● **Données fournies**:

····················

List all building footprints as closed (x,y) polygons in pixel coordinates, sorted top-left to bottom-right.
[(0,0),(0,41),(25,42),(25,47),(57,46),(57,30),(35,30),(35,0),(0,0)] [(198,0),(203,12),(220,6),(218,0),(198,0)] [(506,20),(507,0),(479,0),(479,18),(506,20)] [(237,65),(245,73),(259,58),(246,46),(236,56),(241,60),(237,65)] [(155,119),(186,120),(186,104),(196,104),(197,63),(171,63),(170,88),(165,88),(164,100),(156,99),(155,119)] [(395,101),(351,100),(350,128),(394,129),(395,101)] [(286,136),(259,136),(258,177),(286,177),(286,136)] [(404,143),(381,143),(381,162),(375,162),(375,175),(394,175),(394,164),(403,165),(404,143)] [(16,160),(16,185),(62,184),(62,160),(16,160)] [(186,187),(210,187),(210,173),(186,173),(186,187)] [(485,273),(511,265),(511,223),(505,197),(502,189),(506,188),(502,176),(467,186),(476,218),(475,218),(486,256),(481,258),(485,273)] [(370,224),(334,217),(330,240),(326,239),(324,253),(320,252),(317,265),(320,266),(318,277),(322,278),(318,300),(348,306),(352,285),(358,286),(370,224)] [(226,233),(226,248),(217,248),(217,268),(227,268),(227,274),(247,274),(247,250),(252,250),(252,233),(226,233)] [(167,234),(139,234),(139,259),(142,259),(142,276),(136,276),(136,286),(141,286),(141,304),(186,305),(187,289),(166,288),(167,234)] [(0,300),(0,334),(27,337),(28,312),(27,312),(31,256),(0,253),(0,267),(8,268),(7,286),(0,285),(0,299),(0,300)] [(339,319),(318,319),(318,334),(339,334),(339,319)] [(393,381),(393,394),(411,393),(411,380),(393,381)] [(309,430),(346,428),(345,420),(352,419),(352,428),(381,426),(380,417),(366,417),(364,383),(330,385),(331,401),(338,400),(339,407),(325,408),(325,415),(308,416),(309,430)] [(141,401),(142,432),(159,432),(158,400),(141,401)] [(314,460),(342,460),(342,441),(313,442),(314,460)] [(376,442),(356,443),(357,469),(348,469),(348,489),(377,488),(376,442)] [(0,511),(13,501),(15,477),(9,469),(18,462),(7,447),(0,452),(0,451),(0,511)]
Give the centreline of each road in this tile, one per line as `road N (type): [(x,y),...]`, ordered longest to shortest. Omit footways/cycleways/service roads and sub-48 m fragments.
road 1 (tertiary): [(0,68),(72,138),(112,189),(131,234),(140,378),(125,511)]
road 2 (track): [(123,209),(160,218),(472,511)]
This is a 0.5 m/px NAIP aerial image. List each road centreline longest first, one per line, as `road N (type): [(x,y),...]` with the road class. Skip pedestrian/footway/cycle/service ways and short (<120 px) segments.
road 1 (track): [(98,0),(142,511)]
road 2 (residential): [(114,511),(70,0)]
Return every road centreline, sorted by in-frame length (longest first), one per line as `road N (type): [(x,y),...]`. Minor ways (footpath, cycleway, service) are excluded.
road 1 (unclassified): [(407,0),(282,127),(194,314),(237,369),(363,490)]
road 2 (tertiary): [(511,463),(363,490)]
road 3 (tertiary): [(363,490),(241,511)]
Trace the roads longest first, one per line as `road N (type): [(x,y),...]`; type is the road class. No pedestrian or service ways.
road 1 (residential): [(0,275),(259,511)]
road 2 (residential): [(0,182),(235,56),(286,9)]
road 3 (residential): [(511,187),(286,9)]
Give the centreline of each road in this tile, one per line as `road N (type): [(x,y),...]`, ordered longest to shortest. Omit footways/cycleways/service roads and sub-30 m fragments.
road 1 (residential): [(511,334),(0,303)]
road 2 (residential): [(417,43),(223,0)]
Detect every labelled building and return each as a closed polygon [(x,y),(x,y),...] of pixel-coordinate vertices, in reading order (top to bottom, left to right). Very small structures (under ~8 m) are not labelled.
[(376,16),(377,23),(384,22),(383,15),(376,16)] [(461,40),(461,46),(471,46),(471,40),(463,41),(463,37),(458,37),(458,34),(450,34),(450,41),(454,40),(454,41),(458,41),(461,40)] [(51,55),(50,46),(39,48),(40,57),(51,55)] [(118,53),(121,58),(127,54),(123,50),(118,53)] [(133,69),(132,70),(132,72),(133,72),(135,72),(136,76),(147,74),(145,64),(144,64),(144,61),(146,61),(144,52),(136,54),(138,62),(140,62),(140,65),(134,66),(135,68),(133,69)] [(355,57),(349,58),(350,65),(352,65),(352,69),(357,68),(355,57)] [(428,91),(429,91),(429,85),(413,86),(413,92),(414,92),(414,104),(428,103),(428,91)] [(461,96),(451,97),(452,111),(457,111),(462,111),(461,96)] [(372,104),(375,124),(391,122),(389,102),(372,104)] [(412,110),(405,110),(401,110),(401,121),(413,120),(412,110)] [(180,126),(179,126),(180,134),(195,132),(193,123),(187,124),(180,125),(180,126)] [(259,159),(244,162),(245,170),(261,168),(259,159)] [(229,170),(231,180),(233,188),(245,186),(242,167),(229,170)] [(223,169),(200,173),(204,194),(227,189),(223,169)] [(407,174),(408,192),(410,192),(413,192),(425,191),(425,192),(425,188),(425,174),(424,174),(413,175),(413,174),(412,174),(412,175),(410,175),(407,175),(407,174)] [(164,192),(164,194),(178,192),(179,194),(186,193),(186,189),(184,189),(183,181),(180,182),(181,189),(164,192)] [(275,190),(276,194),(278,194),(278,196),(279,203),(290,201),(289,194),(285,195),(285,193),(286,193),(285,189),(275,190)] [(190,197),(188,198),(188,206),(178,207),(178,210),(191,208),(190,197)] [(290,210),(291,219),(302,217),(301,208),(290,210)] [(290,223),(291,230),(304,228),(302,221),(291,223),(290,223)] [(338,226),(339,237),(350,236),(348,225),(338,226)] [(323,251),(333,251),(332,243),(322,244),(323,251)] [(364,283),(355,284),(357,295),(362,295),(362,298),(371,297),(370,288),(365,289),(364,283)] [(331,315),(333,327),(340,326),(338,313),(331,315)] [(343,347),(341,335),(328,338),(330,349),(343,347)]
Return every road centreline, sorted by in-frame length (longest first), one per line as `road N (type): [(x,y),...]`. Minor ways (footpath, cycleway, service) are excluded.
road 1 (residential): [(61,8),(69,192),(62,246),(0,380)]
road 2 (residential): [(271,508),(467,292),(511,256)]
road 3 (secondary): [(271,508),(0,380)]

····················

● **Consigne donnée**: Renvoyez à l'identique les lignes ci-dessus, en commençant par celle qui contient « Trace the roads » et en vous arrêtant après celle qui contient « road 2 (residential): [(0,182),(235,56),(286,9)] », ces deux lignes comprises.

● **Exercice corrigé**:
Trace the roads longest first, one per line as `road N (type): [(x,y),...]`; type is the road class. No pedestrian or service ways.
road 1 (residential): [(0,275),(259,511)]
road 2 (residential): [(0,182),(235,56),(286,9)]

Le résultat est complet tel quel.